DATA FOR PROCESSING:
>>>>>
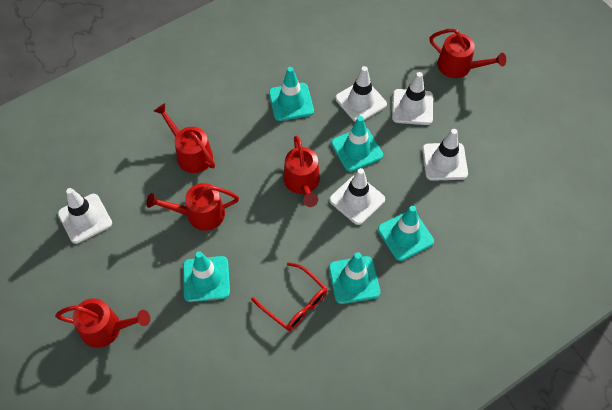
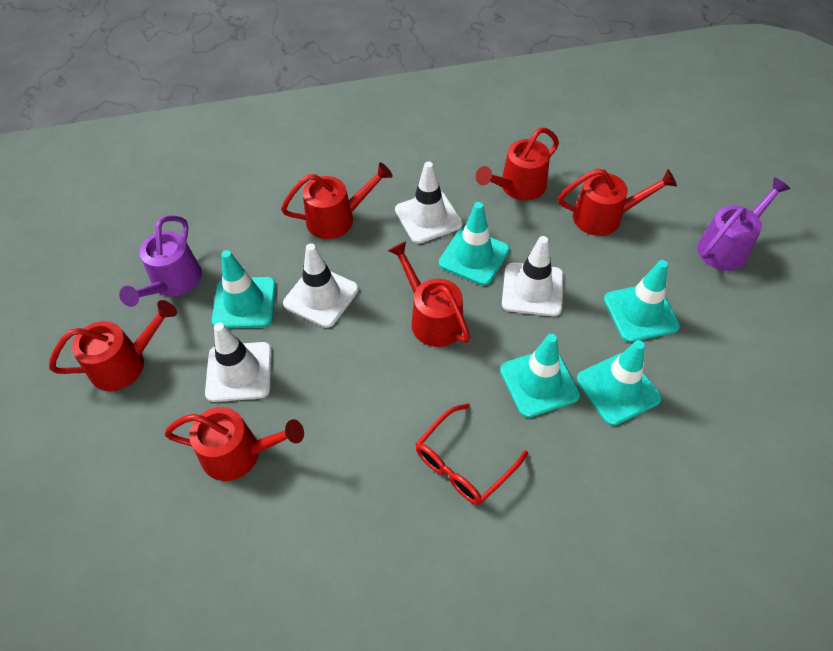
purple watering can: 0 -> 2
red watering can: 5 -> 6
white traffic cone: 5 -> 4

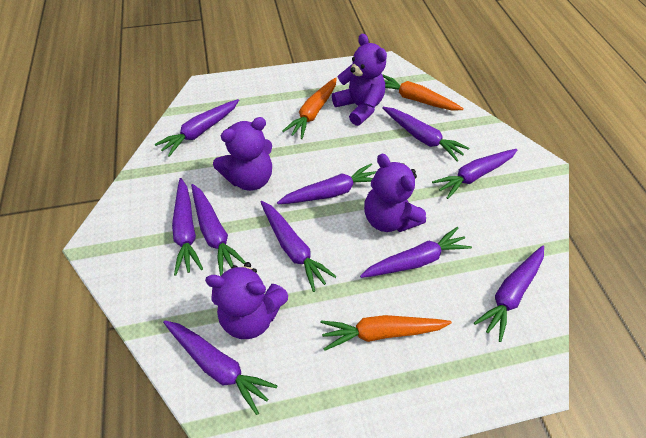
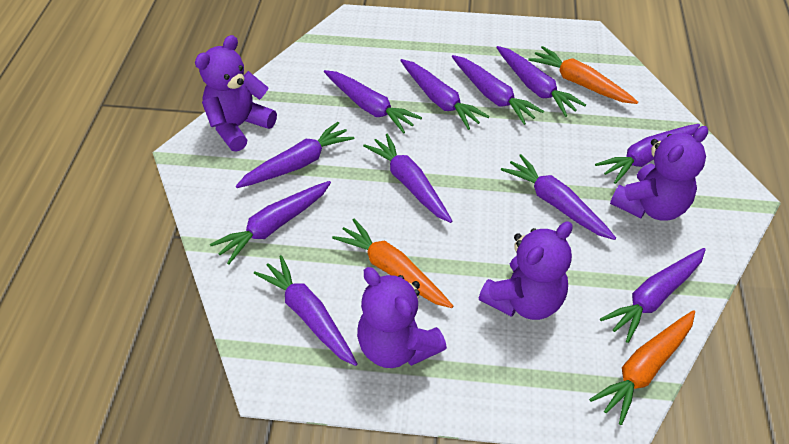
purple carrot: 10 -> 11

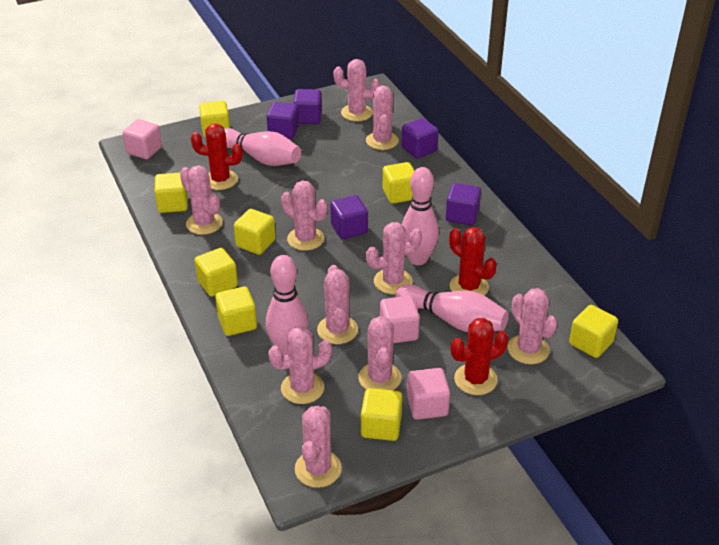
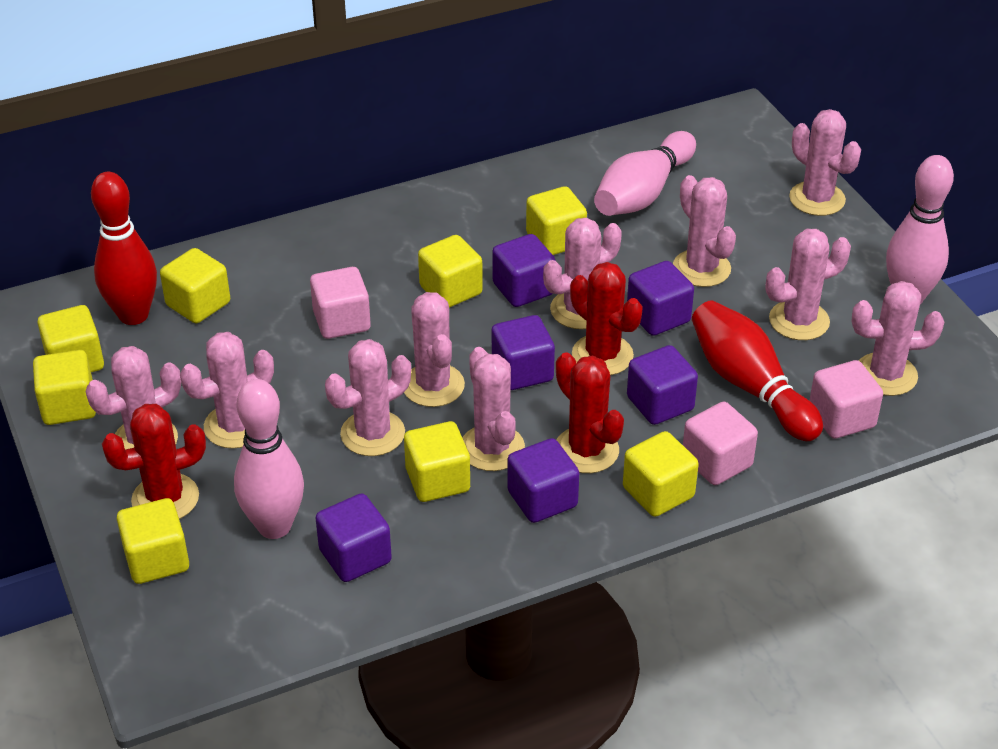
pink bowling pin: 4 -> 3
purple cube: 5 -> 6
red bowling pin: 0 -> 2

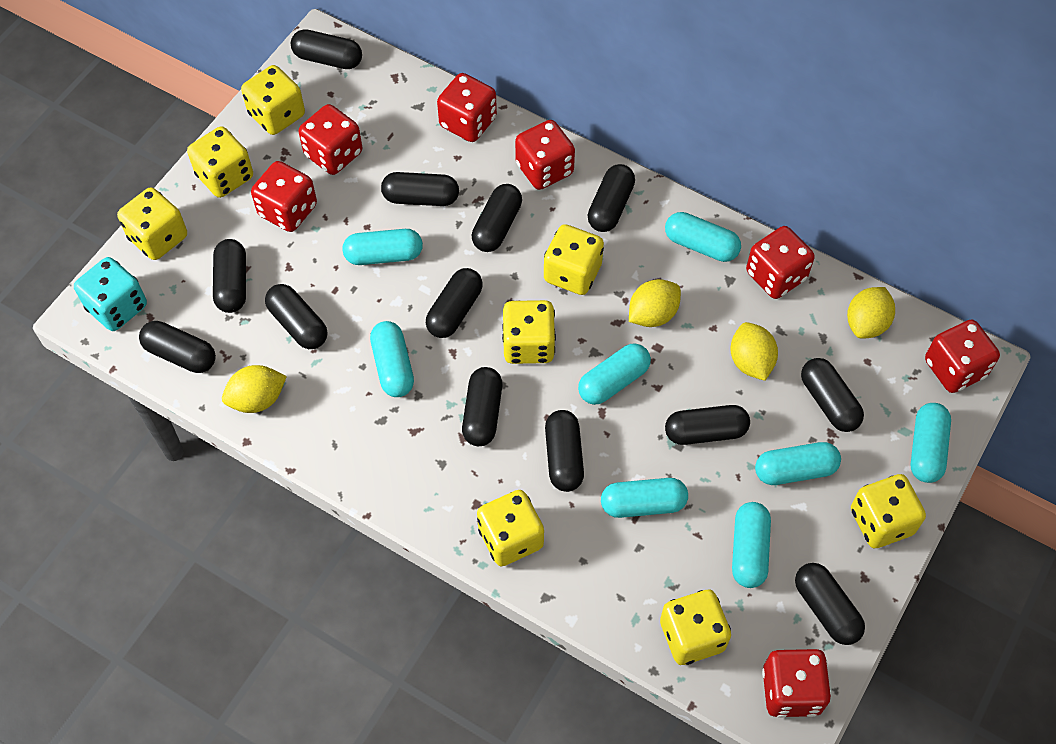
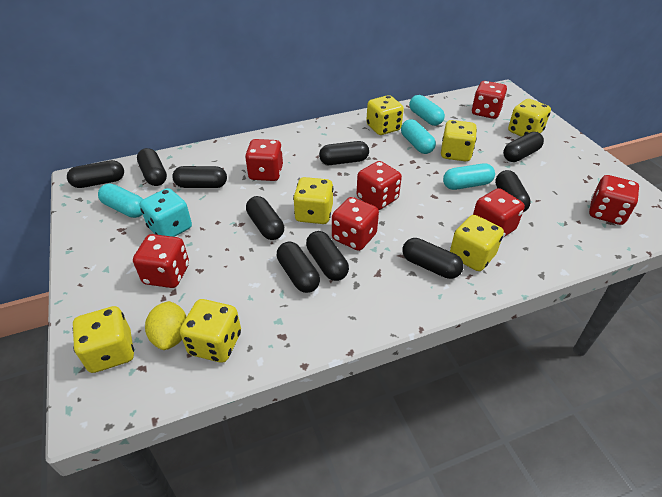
black capsule: 13 -> 10
turquoise capsule: 8 -> 4
yellow dice: 8 -> 7
yellow lemon: 4 -> 1

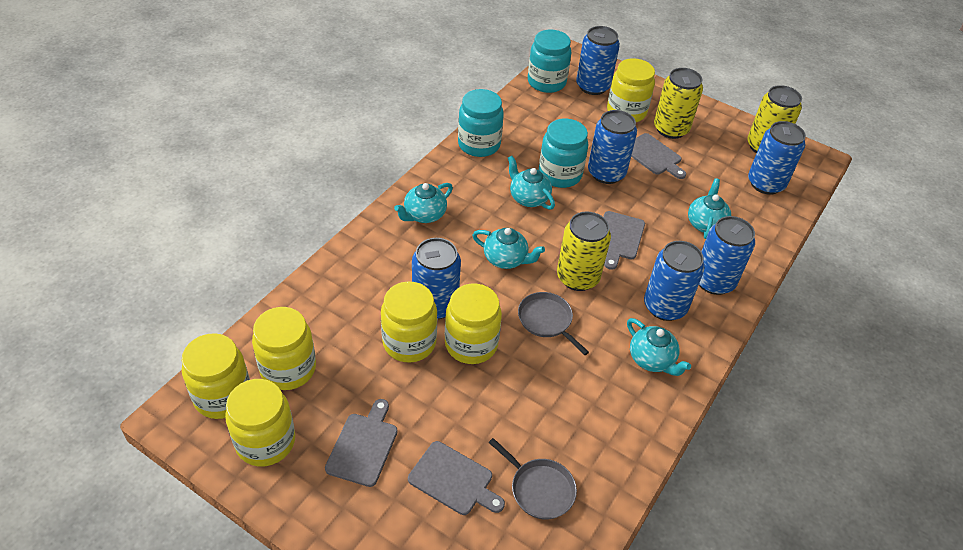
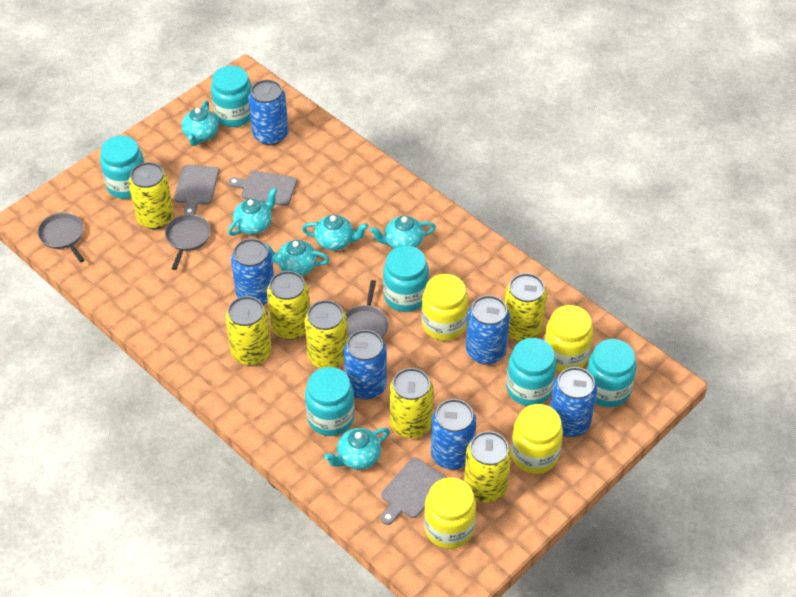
grey cutting board: 4 -> 3
grey pan: 2 -> 3
turquoise jar: 3 -> 6
turquoise teapot: 5 -> 6
yellow can: 3 -> 7
yellow jar: 6 -> 4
<<<<<
TASK BRIEF:
Please, without any pictures, retype the records exactly as they appear.

TASK ANSWER:
purple watering can: 0 -> 2
red watering can: 5 -> 6
white traffic cone: 5 -> 4

purple carrot: 10 -> 11

pink bowling pin: 4 -> 3
purple cube: 5 -> 6
red bowling pin: 0 -> 2

black capsule: 13 -> 10
turquoise capsule: 8 -> 4
yellow dice: 8 -> 7
yellow lemon: 4 -> 1

grey cutting board: 4 -> 3
grey pan: 2 -> 3
turquoise jar: 3 -> 6
turquoise teapot: 5 -> 6
yellow can: 3 -> 7
yellow jar: 6 -> 4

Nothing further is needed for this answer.